**Task to complete**
The lines running from the one that contains "U3 pin VOUT: GND -> +9V" to the end of the records below are what to reproduce, exactly and without pictures.

Before-and-after change data
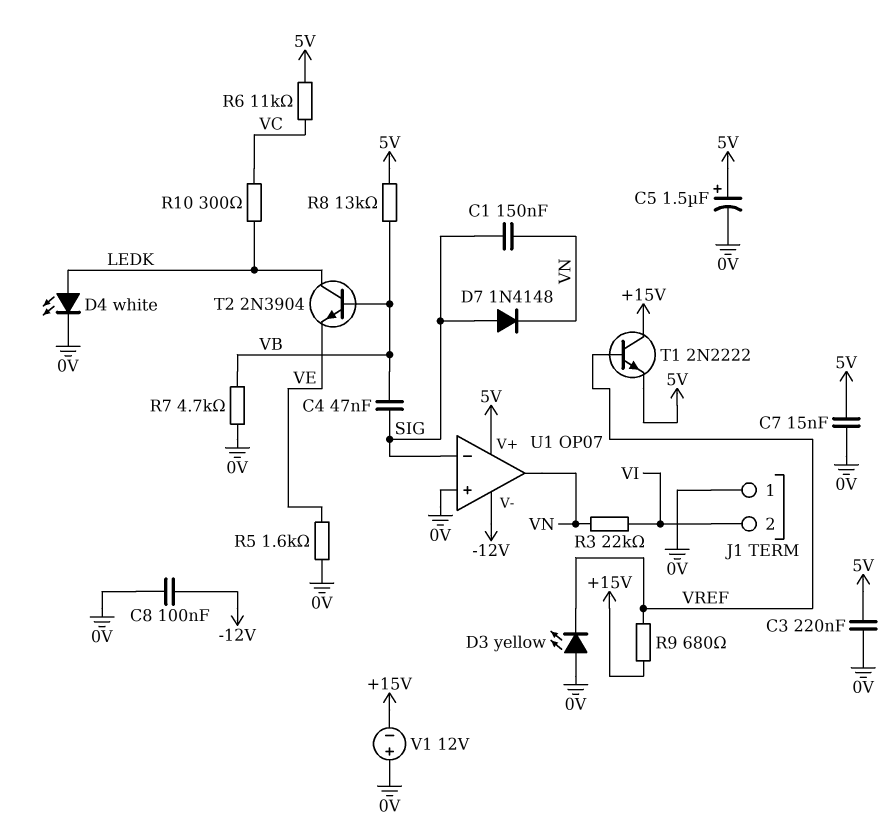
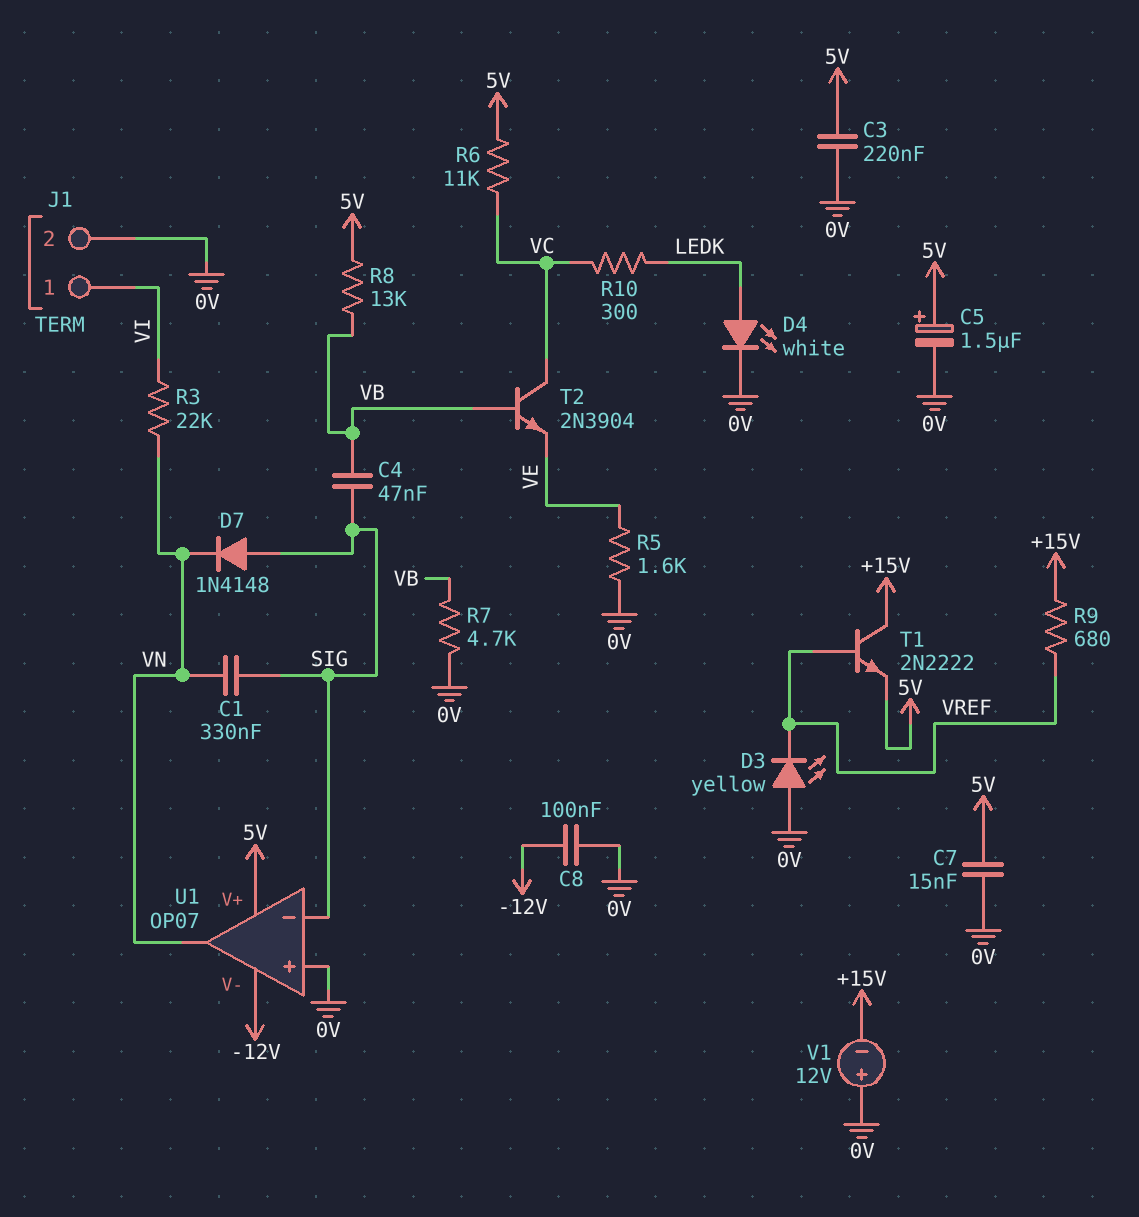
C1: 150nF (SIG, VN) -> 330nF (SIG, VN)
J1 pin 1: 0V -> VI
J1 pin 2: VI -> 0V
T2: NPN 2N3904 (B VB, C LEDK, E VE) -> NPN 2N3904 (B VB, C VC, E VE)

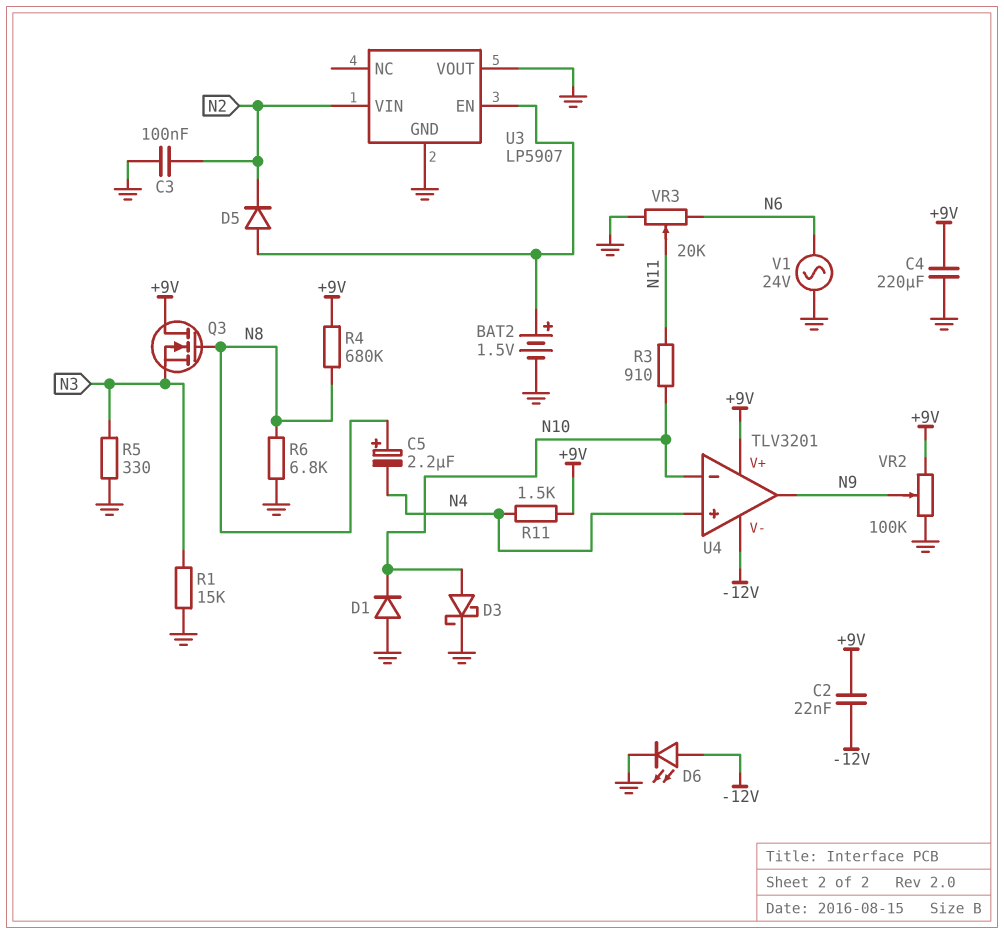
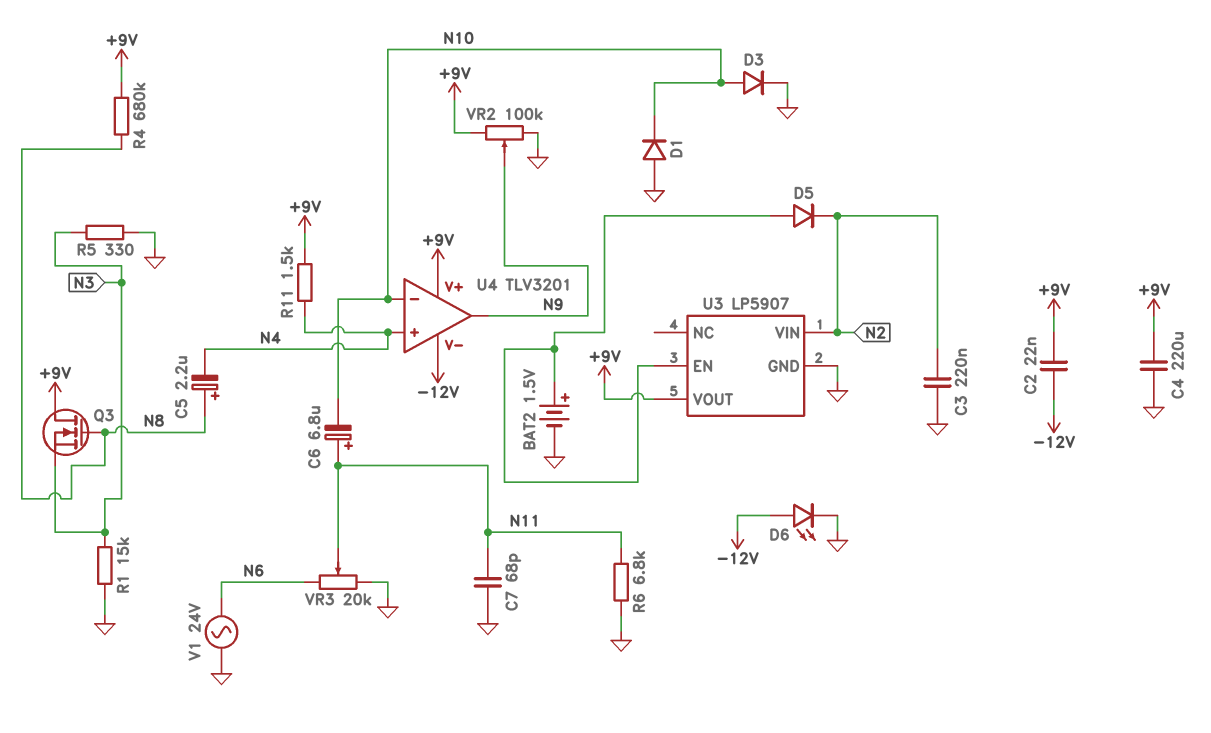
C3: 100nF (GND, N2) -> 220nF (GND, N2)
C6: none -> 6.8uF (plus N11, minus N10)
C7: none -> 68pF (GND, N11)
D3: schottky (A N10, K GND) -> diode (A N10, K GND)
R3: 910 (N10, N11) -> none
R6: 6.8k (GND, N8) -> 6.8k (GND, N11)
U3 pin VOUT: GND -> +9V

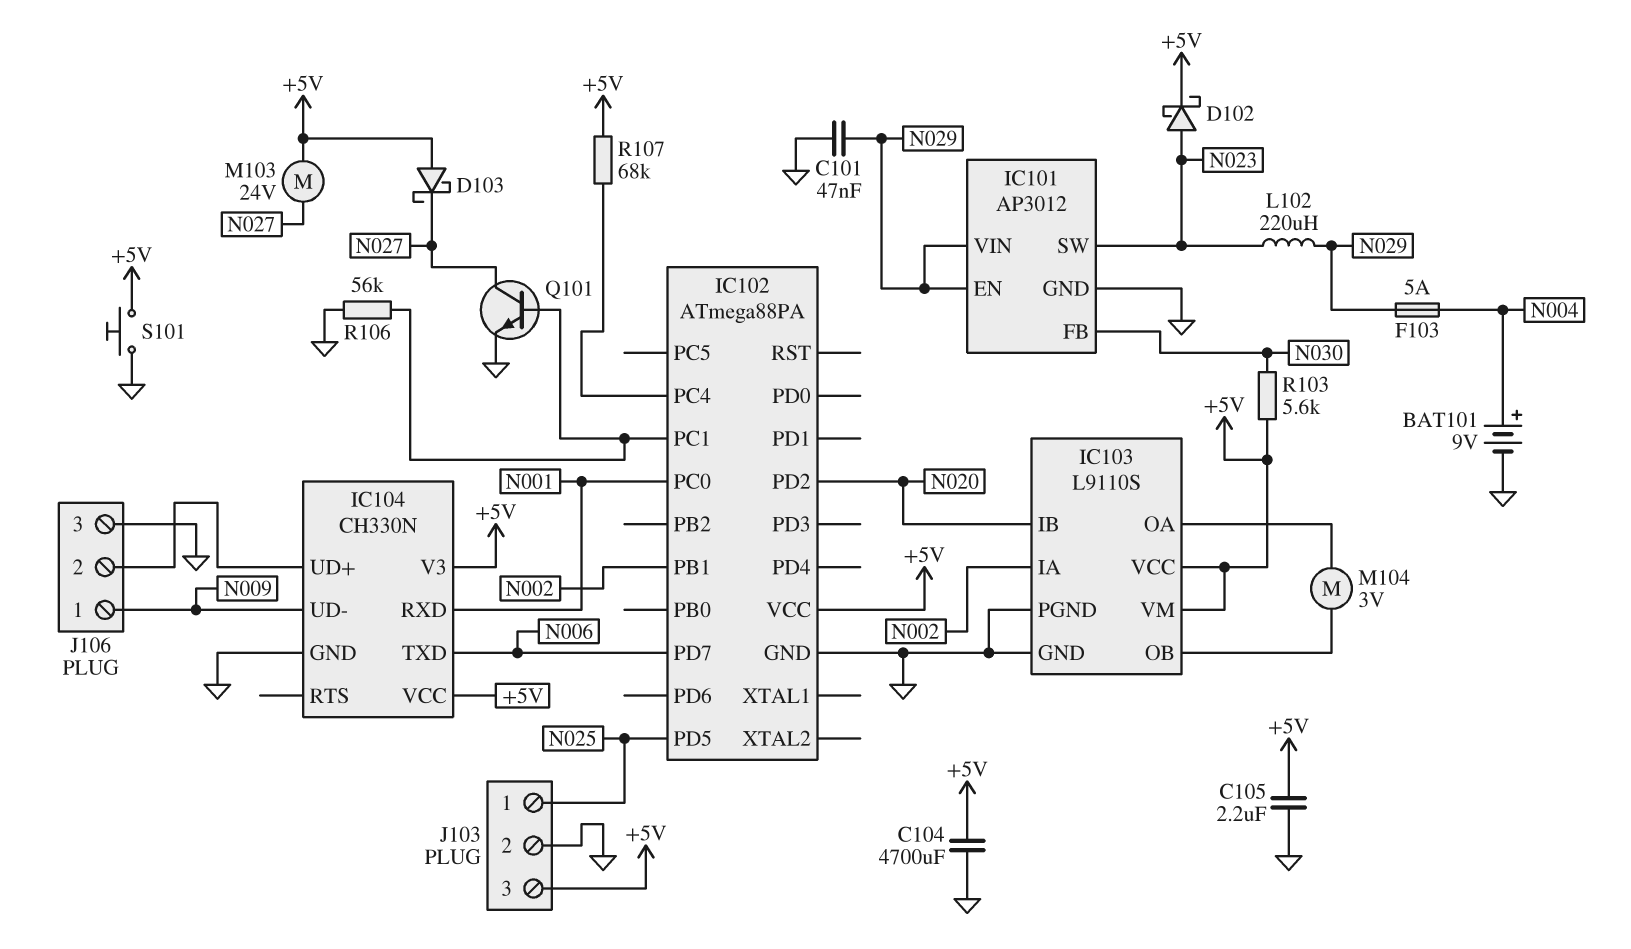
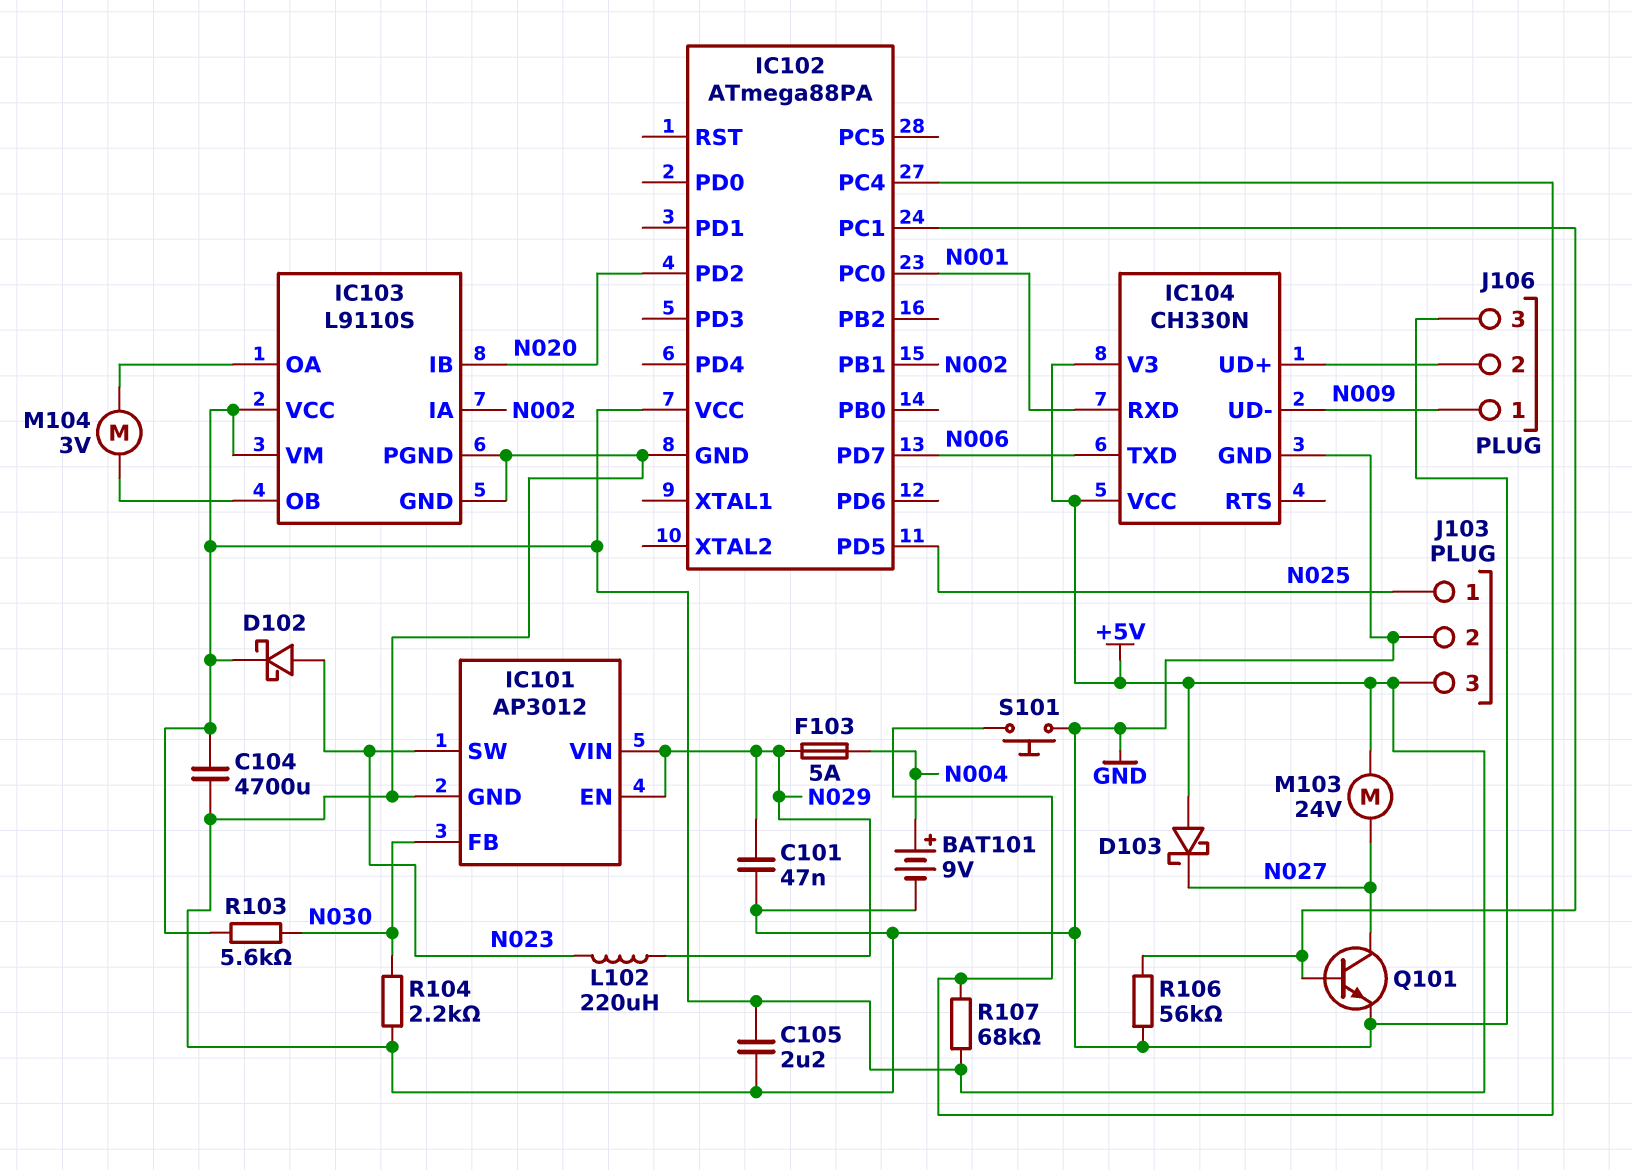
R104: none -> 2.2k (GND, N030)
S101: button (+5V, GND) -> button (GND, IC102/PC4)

**Answer to this exercise**
U3 pin VOUT: GND -> +9V

R104: none -> 2.2k (GND, N030)
S101: button (+5V, GND) -> button (GND, IC102/PC4)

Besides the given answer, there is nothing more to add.